EXERCISE OBJECTIVE >> Please print the data below word for word, keeping every line, blank line and space as it appears.

EXTRACTED DATA >>
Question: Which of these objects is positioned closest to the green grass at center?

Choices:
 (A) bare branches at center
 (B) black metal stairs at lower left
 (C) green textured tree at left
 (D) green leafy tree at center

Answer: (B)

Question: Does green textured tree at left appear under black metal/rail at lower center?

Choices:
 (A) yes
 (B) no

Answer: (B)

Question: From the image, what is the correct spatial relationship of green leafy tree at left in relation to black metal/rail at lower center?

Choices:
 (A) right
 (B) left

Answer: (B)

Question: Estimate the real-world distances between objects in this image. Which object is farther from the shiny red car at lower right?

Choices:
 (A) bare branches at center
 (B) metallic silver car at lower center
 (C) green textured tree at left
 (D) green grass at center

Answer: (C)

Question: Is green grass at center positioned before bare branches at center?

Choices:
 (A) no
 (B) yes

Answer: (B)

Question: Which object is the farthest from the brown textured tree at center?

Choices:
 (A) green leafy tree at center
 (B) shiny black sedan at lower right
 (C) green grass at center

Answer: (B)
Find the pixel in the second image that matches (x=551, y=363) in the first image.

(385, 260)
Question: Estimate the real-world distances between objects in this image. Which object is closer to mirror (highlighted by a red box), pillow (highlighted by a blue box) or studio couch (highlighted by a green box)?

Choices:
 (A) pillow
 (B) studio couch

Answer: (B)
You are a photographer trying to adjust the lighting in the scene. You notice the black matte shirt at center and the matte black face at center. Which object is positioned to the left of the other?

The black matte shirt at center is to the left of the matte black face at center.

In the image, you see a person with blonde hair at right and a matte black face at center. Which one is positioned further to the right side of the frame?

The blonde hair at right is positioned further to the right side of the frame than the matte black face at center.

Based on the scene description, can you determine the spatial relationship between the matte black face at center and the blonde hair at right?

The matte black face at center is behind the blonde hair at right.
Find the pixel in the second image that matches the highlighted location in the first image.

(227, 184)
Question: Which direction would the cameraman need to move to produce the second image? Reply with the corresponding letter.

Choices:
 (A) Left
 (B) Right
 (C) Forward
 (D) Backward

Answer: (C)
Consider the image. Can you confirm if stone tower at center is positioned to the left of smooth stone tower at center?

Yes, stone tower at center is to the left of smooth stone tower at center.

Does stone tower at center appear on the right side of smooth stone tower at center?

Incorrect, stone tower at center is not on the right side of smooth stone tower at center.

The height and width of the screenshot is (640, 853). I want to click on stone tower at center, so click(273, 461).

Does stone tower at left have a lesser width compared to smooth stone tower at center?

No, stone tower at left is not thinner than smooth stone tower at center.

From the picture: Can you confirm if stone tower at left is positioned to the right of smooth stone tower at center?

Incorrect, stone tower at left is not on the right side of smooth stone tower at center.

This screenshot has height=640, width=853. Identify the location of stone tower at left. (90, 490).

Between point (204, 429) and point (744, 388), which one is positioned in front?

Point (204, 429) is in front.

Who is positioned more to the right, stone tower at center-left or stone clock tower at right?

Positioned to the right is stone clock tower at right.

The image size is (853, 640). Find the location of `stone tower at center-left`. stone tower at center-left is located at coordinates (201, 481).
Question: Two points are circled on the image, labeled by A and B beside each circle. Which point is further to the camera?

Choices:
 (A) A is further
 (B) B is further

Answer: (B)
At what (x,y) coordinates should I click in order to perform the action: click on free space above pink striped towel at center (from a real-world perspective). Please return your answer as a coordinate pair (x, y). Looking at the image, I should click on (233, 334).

TASK RESULT >>
Question: Which of these objects is positioned closest to the green grass at center?

Choices:
 (A) bare branches at center
 (B) black metal stairs at lower left
 (C) green textured tree at left
 (D) green leafy tree at center

Answer: (B)

Question: Does green textured tree at left appear under black metal/rail at lower center?

Choices:
 (A) yes
 (B) no

Answer: (B)

Question: From the image, what is the correct spatial relationship of green leafy tree at left in relation to black metal/rail at lower center?

Choices:
 (A) right
 (B) left

Answer: (B)

Question: Estimate the real-world distances between objects in this image. Which object is farther from the shiny red car at lower right?

Choices:
 (A) bare branches at center
 (B) metallic silver car at lower center
 (C) green textured tree at left
 (D) green grass at center

Answer: (C)

Question: Is green grass at center positioned before bare branches at center?

Choices:
 (A) no
 (B) yes

Answer: (B)

Question: Which object is the farthest from the brown textured tree at center?

Choices:
 (A) green leafy tree at center
 (B) shiny black sedan at lower right
 (C) green grass at center

Answer: (B)
Find the pixel in the second image that matches (x=551, y=363) in the first image.

(385, 260)
Question: Estimate the real-world distances between objects in this image. Which object is closer to mirror (highlighted by a red box), pillow (highlighted by a blue box) or studio couch (highlighted by a green box)?

Choices:
 (A) pillow
 (B) studio couch

Answer: (B)
You are a photographer trying to adjust the lighting in the scene. You notice the black matte shirt at center and the matte black face at center. Which object is positioned to the left of the other?

The black matte shirt at center is to the left of the matte black face at center.

In the image, you see a person with blonde hair at right and a matte black face at center. Which one is positioned further to the right side of the frame?

The blonde hair at right is positioned further to the right side of the frame than the matte black face at center.

Based on the scene description, can you determine the spatial relationship between the matte black face at center and the blonde hair at right?

The matte black face at center is behind the blonde hair at right.
Find the pixel in the second image that matches the highlighted location in the first image.

(227, 184)
Question: Which direction would the cameraman need to move to produce the second image? Reply with the corresponding letter.

Choices:
 (A) Left
 (B) Right
 (C) Forward
 (D) Backward

Answer: (C)
Consider the image. Can you confirm if stone tower at center is positioned to the left of smooth stone tower at center?

Yes, stone tower at center is to the left of smooth stone tower at center.

Does stone tower at center appear on the right side of smooth stone tower at center?

Incorrect, stone tower at center is not on the right side of smooth stone tower at center.

The height and width of the screenshot is (640, 853). I want to click on stone tower at center, so click(273, 461).

Does stone tower at left have a lesser width compared to smooth stone tower at center?

No, stone tower at left is not thinner than smooth stone tower at center.

From the picture: Can you confirm if stone tower at left is positioned to the right of smooth stone tower at center?

Incorrect, stone tower at left is not on the right side of smooth stone tower at center.

This screenshot has height=640, width=853. Identify the location of stone tower at left. (90, 490).

Between point (204, 429) and point (744, 388), which one is positioned in front?

Point (204, 429) is in front.

Who is positioned more to the right, stone tower at center-left or stone clock tower at right?

Positioned to the right is stone clock tower at right.

The image size is (853, 640). Find the location of `stone tower at center-left`. stone tower at center-left is located at coordinates (201, 481).
Question: Two points are circled on the image, labeled by A and B beside each circle. Which point is further to the camera?

Choices:
 (A) A is further
 (B) B is further

Answer: (B)
At what (x,y) coordinates should I click in order to perform the action: click on free space above pink striped towel at center (from a real-world perspective). Please return your answer as a coordinate pair (x, y). Looking at the image, I should click on (233, 334).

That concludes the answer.